------ DATA SHOWN ------

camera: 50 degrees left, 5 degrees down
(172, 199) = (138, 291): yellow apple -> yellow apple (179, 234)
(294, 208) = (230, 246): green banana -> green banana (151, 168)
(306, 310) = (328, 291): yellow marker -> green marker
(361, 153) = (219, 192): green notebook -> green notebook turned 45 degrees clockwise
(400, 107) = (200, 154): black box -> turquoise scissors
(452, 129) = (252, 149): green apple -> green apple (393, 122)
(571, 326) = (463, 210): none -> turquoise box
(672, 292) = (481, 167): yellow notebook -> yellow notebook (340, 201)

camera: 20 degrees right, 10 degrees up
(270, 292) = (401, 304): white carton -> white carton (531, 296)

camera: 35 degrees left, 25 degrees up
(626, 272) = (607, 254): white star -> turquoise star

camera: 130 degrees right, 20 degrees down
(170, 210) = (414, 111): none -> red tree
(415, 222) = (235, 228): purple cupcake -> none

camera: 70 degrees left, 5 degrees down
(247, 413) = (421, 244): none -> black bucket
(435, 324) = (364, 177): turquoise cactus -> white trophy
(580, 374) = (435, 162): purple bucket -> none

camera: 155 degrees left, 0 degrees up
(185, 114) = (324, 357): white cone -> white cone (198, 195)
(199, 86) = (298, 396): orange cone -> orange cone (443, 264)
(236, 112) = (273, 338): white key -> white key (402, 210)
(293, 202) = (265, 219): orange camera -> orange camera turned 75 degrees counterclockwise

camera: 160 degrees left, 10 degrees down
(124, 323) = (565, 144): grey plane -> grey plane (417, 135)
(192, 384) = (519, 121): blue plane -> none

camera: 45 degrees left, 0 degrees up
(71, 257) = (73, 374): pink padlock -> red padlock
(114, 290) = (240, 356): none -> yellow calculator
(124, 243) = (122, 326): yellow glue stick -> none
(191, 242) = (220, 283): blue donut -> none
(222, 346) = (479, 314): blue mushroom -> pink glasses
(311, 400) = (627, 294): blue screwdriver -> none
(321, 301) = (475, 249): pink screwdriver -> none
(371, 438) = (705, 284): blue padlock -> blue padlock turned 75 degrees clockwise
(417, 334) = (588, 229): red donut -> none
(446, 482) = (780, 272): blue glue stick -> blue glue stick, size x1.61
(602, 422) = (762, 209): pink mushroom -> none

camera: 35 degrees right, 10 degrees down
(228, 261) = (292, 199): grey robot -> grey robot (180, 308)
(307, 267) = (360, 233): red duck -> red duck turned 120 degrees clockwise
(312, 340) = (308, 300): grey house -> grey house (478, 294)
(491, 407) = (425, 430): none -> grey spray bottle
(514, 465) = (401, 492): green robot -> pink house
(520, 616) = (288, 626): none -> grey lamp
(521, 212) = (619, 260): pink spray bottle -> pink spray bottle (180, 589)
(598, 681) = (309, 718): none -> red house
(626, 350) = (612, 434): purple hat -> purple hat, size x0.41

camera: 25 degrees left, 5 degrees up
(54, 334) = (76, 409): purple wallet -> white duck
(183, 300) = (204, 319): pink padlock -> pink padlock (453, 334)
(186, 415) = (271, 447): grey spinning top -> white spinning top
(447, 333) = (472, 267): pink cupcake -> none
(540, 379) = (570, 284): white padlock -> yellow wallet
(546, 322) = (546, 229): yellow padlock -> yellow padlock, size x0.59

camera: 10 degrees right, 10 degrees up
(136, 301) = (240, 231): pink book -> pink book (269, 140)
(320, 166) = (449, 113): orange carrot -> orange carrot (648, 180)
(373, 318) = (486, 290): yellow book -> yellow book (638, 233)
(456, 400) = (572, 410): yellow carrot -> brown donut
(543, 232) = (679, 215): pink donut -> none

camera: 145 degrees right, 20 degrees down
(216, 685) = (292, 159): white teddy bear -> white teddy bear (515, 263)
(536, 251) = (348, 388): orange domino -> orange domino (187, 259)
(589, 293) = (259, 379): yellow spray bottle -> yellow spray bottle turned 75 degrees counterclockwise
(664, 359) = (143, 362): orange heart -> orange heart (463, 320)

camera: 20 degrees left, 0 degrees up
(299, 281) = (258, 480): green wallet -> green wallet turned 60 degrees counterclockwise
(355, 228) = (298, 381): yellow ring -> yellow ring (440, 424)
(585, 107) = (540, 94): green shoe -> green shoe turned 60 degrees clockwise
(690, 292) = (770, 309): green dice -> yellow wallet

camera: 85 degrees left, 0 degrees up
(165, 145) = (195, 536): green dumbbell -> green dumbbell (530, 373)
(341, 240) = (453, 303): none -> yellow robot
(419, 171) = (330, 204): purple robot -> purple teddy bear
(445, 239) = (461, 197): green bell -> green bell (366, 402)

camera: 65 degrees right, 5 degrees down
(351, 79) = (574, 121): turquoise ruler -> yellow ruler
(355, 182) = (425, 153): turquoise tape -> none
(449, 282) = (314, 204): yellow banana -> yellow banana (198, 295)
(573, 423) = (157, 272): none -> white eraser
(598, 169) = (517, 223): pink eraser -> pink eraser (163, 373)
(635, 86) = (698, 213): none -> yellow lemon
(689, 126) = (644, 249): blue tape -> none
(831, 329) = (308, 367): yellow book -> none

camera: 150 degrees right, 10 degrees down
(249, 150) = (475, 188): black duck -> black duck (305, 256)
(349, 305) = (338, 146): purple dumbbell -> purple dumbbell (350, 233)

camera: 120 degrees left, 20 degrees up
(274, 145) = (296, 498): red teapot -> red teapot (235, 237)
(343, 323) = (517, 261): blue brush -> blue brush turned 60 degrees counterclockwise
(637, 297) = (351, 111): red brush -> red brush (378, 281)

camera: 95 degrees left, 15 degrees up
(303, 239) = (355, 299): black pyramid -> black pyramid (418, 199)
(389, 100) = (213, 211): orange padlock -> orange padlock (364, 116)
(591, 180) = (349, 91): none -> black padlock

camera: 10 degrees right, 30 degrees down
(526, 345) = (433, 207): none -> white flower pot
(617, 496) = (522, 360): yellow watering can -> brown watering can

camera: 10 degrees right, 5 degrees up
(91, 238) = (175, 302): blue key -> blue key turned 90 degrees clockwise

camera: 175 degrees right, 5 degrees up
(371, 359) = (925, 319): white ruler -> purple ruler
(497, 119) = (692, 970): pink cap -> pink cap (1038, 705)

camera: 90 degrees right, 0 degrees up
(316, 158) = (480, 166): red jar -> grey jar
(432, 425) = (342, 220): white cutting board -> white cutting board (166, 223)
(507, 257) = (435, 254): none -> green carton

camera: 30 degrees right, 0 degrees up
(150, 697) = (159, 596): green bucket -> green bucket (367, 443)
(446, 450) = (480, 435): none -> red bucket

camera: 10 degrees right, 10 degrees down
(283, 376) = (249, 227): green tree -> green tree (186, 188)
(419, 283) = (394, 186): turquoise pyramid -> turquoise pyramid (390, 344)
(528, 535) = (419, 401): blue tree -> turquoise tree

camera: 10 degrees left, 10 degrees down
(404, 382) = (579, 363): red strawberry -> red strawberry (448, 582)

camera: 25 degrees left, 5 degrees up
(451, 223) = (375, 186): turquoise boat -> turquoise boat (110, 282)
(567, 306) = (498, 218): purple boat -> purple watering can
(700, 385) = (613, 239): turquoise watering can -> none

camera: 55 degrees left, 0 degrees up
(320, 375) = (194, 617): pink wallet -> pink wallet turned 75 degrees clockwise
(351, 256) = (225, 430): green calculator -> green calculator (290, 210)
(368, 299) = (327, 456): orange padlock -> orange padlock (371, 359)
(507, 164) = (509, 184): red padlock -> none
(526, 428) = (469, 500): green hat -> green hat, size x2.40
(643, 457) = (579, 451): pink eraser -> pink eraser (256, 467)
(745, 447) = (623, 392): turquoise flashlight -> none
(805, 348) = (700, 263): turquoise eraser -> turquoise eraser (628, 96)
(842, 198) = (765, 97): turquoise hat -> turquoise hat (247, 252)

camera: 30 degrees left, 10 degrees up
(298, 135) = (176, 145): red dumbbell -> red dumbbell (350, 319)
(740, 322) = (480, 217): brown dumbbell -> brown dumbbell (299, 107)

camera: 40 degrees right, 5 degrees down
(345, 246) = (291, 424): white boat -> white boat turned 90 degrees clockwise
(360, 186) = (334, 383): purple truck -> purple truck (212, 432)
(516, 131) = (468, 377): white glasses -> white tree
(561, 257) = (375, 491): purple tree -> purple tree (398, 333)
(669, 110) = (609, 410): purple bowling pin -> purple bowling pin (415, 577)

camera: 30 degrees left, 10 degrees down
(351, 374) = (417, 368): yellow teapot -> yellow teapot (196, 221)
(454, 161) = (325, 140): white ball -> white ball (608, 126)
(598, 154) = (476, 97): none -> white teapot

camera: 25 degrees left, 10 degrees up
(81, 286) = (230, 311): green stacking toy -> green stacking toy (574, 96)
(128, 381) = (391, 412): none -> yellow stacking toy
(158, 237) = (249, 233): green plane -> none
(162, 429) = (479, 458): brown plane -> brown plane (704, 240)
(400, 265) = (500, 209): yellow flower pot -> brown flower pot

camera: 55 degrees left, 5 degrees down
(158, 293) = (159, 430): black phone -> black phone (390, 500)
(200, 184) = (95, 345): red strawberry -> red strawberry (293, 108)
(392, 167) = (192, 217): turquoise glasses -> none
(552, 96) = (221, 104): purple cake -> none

------

→ EXERCISE INSTRUCTIONS
Your answer must be the lines above, unchanged, from the first one through the line that holds "camera: 35 degrees left, 25 degrees up", inclusive, and no others.

→ RESPONSE BOX
camera: 50 degrees left, 5 degrees down
(172, 199) = (138, 291): yellow apple -> yellow apple (179, 234)
(294, 208) = (230, 246): green banana -> green banana (151, 168)
(306, 310) = (328, 291): yellow marker -> green marker
(361, 153) = (219, 192): green notebook -> green notebook turned 45 degrees clockwise
(400, 107) = (200, 154): black box -> turquoise scissors
(452, 129) = (252, 149): green apple -> green apple (393, 122)
(571, 326) = (463, 210): none -> turquoise box
(672, 292) = (481, 167): yellow notebook -> yellow notebook (340, 201)

camera: 20 degrees right, 10 degrees up
(270, 292) = (401, 304): white carton -> white carton (531, 296)

camera: 35 degrees left, 25 degrees up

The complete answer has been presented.